TASK REQUIREMENTS
Please count the lines in the listing below where the word "none" appears. Give the number only.

————

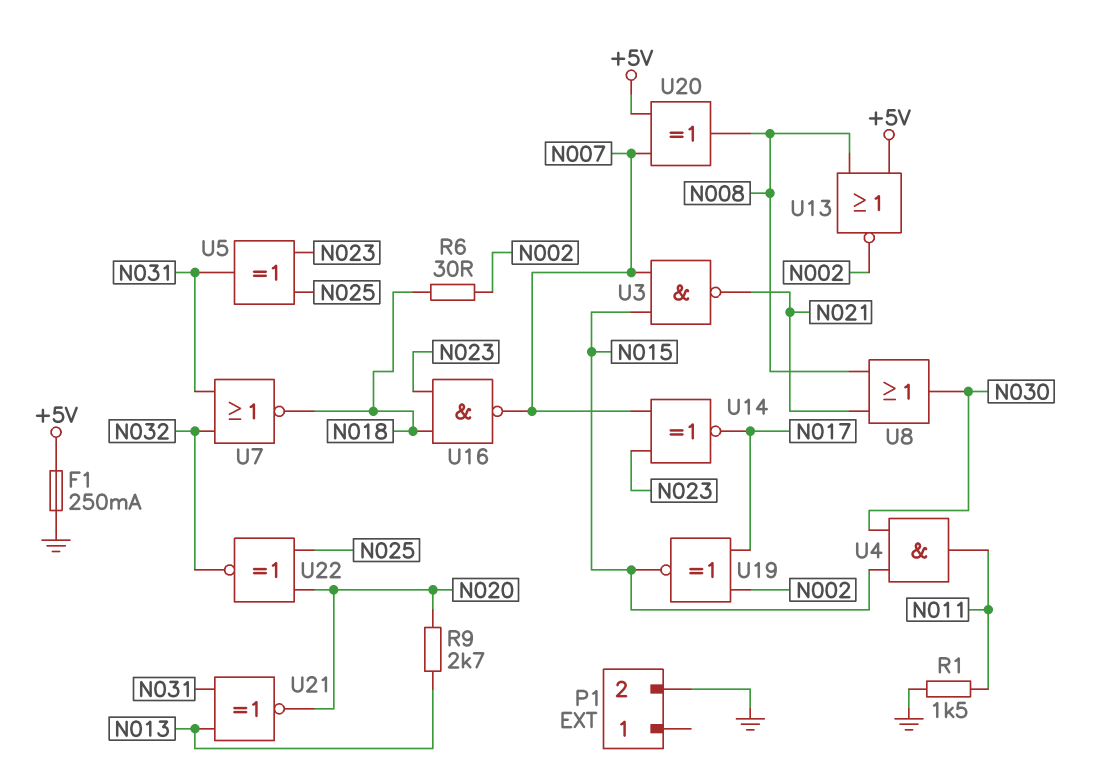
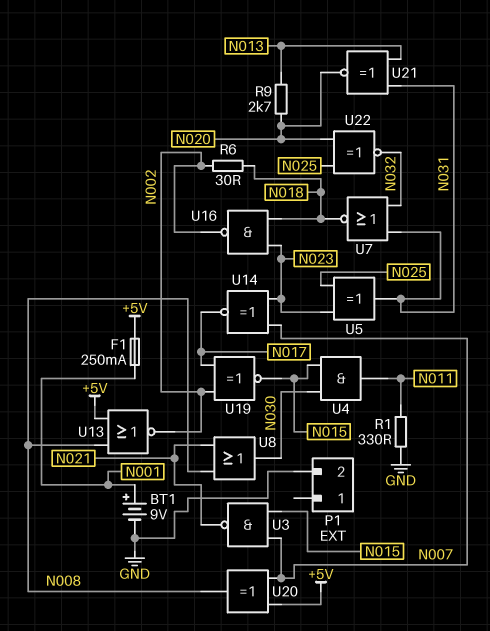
BT1: none -> 9V (plus N001, minus GND)
F1: 250mA (+5V, GND) -> 250mA (+5V, N001)
R1: 1.5k (GND, N011) -> 330 (GND, N011)
U16: NAND (in N018, in N023, out N007) -> NAND (in N018, in N023, out N002)

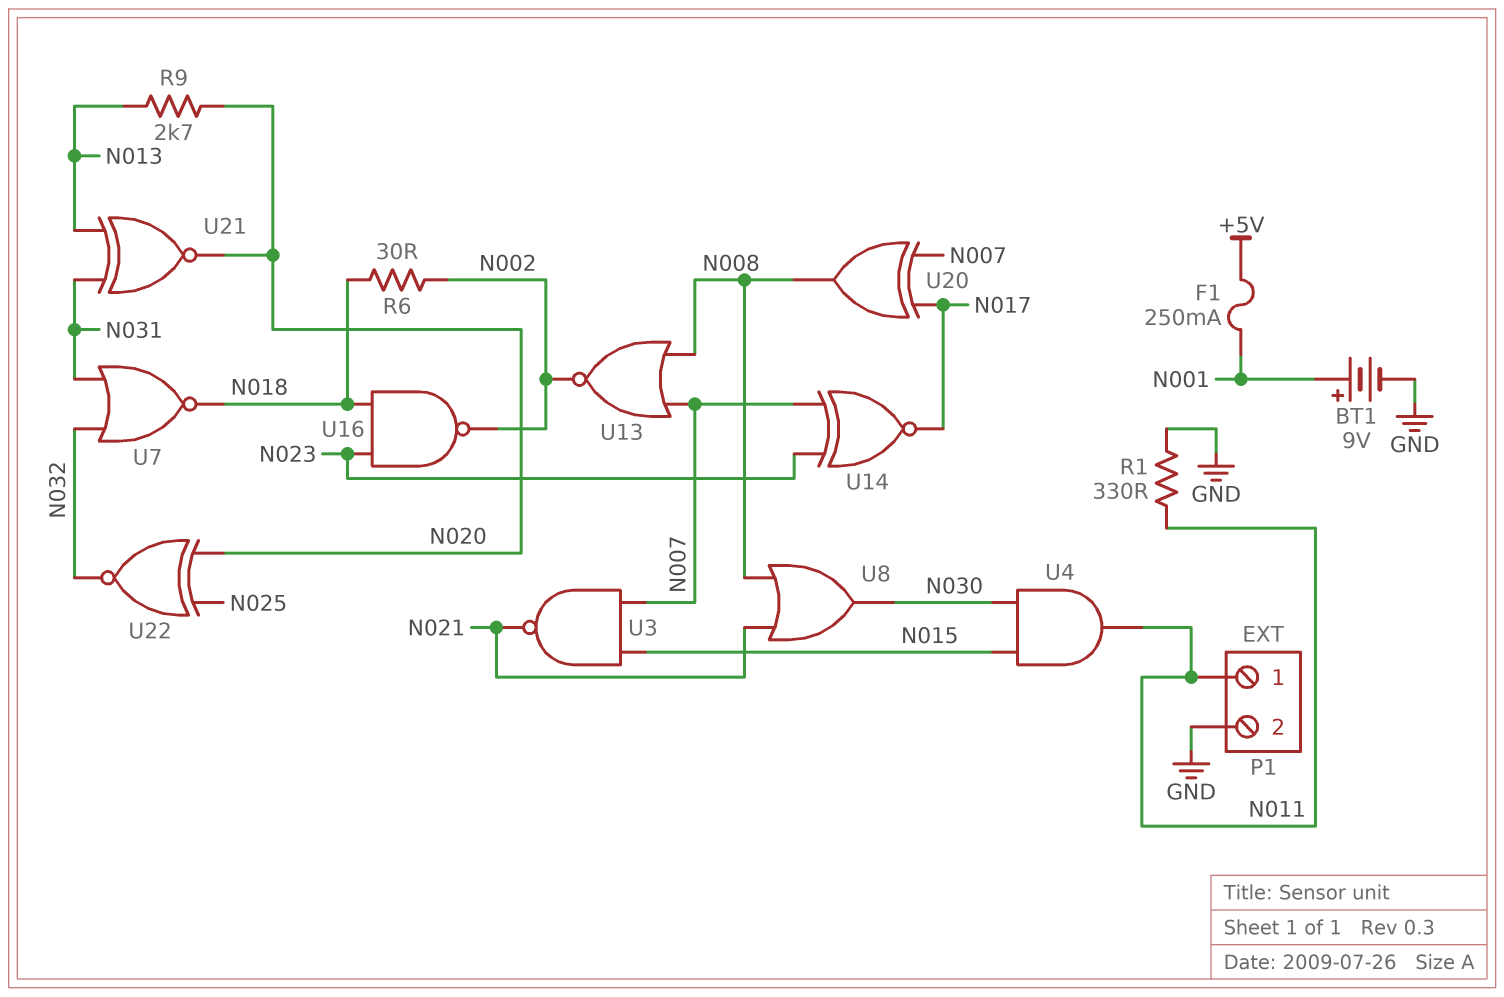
P1 pin 1: none -> N011
U5: XOR (in N023, in N025, out N031) -> none
U13: NOR (in +5V, in N008, out N002) -> NOR (in N007, in N008, out N002)
U19: XNOR (in N002, in N017, out N015) -> none
U20: XOR (in +5V, in N007, out N008) -> XOR (in N007, in N017, out N008)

————

EXPECTED ANSWER
4